**EXERCISE DATA**
- - - - -

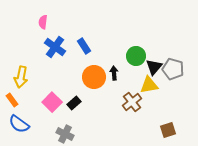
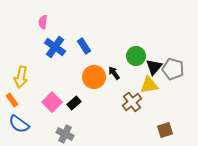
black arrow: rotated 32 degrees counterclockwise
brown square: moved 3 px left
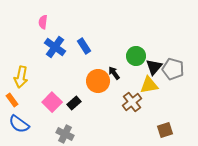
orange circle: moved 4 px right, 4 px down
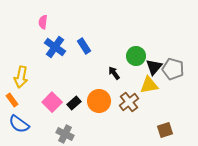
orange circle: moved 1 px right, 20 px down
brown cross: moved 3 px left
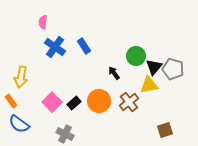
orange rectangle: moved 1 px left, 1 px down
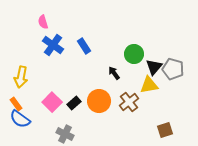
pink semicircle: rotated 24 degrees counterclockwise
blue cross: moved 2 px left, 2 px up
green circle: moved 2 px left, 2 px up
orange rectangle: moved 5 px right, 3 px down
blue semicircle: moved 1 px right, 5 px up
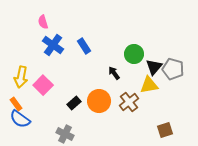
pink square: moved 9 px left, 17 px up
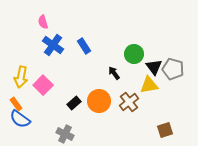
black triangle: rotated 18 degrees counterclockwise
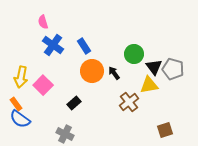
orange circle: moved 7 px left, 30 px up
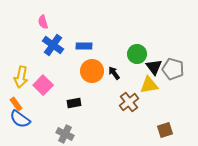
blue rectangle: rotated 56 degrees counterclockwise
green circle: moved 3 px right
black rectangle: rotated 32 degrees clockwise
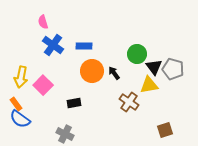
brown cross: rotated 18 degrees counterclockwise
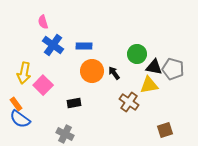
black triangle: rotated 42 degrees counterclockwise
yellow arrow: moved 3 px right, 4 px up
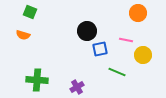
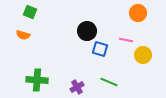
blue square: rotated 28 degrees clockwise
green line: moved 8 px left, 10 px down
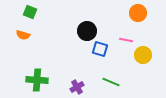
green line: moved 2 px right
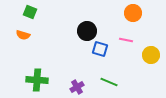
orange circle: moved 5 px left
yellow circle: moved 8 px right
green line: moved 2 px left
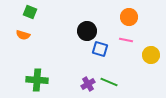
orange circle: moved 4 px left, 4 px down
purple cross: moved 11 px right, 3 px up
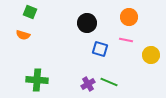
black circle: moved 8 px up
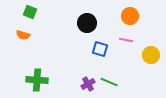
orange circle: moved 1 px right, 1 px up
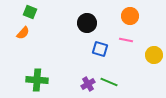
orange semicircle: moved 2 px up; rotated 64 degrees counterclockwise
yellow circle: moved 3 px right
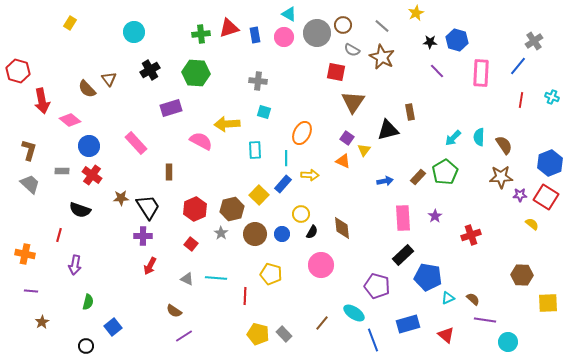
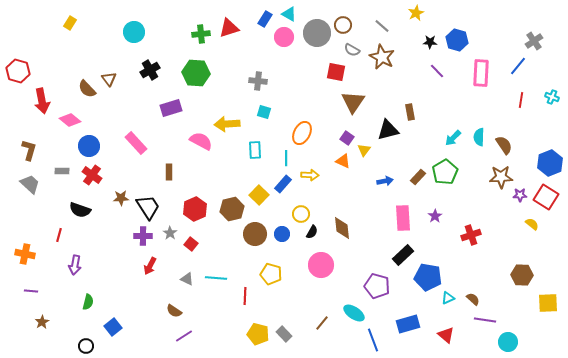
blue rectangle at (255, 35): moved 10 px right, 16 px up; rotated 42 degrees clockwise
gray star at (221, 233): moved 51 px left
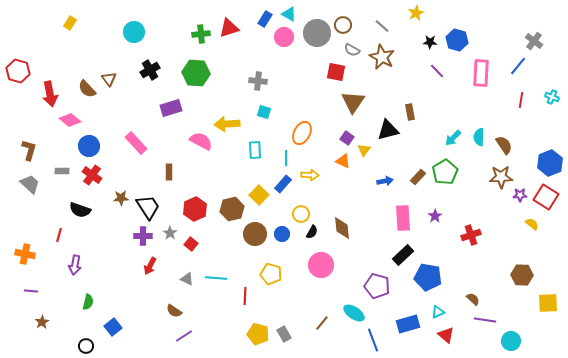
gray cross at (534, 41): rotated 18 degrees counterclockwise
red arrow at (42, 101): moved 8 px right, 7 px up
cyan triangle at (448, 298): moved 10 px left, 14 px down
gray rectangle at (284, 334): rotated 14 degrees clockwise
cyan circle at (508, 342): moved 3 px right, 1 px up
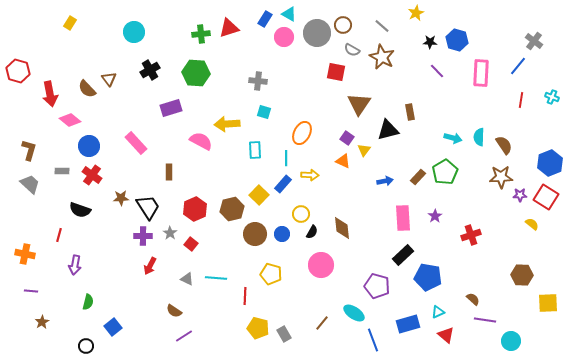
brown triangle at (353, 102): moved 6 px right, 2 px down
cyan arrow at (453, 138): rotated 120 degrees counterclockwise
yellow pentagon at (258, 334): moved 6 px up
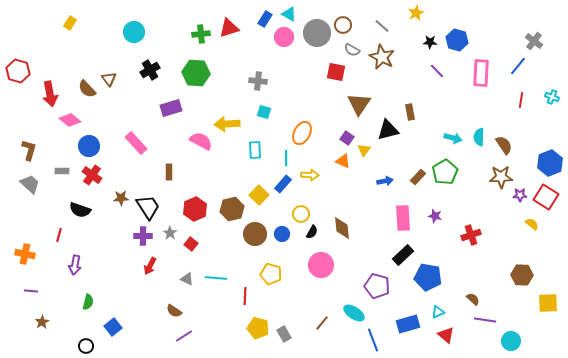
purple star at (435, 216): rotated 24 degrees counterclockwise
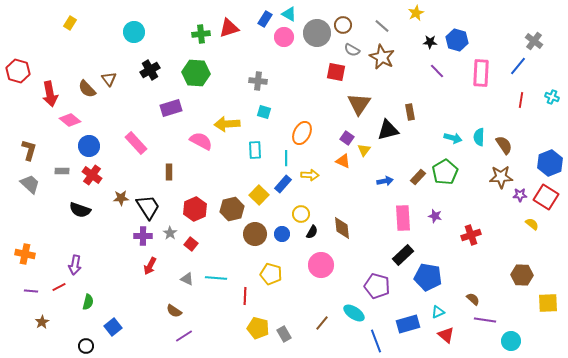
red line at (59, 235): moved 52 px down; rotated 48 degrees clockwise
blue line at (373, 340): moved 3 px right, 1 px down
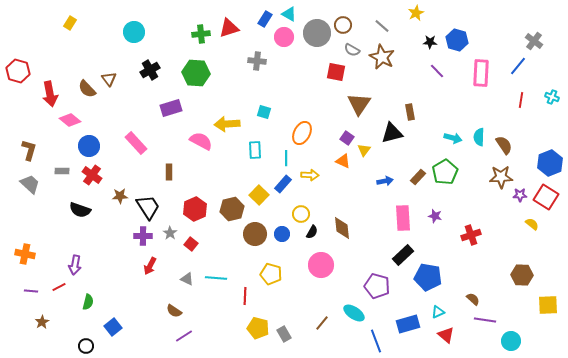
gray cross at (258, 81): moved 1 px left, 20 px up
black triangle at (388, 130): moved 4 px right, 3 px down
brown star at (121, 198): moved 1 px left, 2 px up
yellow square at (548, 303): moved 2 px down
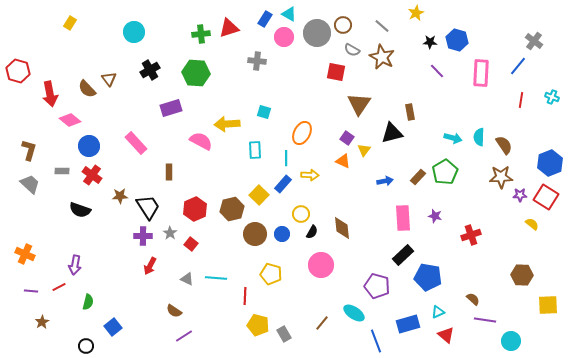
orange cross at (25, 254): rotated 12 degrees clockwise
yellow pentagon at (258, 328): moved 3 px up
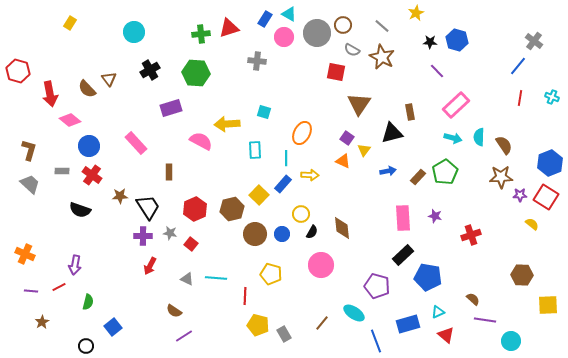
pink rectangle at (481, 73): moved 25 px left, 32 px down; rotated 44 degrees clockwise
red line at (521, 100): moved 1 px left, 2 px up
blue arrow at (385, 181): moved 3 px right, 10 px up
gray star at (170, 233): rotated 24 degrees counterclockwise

- - - - -

**GOAL**
Copy every line from the rows above verbatim, in order, and leave out the picture markers.

**EXERCISE SOLUTION**
black arrow: rotated 32 degrees counterclockwise
brown square: moved 3 px left
orange circle: moved 4 px right, 4 px down
orange circle: moved 1 px right, 20 px down
brown cross: moved 3 px left
orange rectangle: moved 1 px left, 1 px down
pink semicircle: rotated 24 degrees counterclockwise
blue cross: moved 2 px left, 2 px up
green circle: moved 2 px left, 2 px up
orange rectangle: moved 5 px right, 3 px down
blue semicircle: moved 1 px right, 5 px up
pink square: moved 9 px left, 17 px up
black triangle: rotated 18 degrees counterclockwise
orange circle: moved 7 px left, 30 px up
blue rectangle: rotated 56 degrees counterclockwise
green circle: moved 3 px right
black rectangle: rotated 32 degrees clockwise
brown cross: rotated 18 degrees counterclockwise
black triangle: rotated 42 degrees counterclockwise
yellow arrow: moved 3 px right, 4 px up
blue square: rotated 28 degrees clockwise
green line: moved 8 px left, 10 px down
green line: moved 2 px right
orange circle: moved 5 px left
yellow circle: moved 8 px right
green line: moved 2 px left
orange circle: moved 4 px left, 4 px down
purple cross: moved 11 px right, 3 px up
black circle: moved 8 px up
orange circle: moved 1 px right, 1 px up
orange semicircle: moved 2 px up; rotated 64 degrees counterclockwise
yellow circle: moved 3 px right
blue rectangle at (255, 35): moved 10 px right, 16 px up; rotated 42 degrees clockwise
gray star at (221, 233): moved 51 px left
gray cross at (534, 41): rotated 18 degrees counterclockwise
red arrow at (42, 101): moved 8 px right, 7 px up
cyan triangle at (448, 298): moved 10 px left, 14 px down
gray rectangle at (284, 334): rotated 14 degrees clockwise
cyan circle at (508, 342): moved 3 px right, 1 px up
brown triangle at (353, 102): moved 6 px right, 2 px down
cyan arrow at (453, 138): rotated 120 degrees counterclockwise
yellow pentagon at (258, 334): moved 6 px up
purple star at (435, 216): rotated 24 degrees counterclockwise
red line at (59, 235): moved 52 px down; rotated 48 degrees clockwise
blue line at (373, 340): moved 3 px right, 1 px down
gray cross at (258, 81): moved 1 px left, 20 px up
black triangle at (388, 130): moved 4 px right, 3 px down
brown star at (121, 198): moved 1 px left, 2 px up
yellow square at (548, 303): moved 2 px down
orange cross at (25, 254): rotated 12 degrees clockwise
yellow pentagon at (258, 328): moved 3 px up
pink rectangle at (481, 73): moved 25 px left, 32 px down; rotated 44 degrees clockwise
red line at (521, 100): moved 1 px left, 2 px up
blue arrow at (385, 181): moved 3 px right, 10 px up
gray star at (170, 233): rotated 24 degrees counterclockwise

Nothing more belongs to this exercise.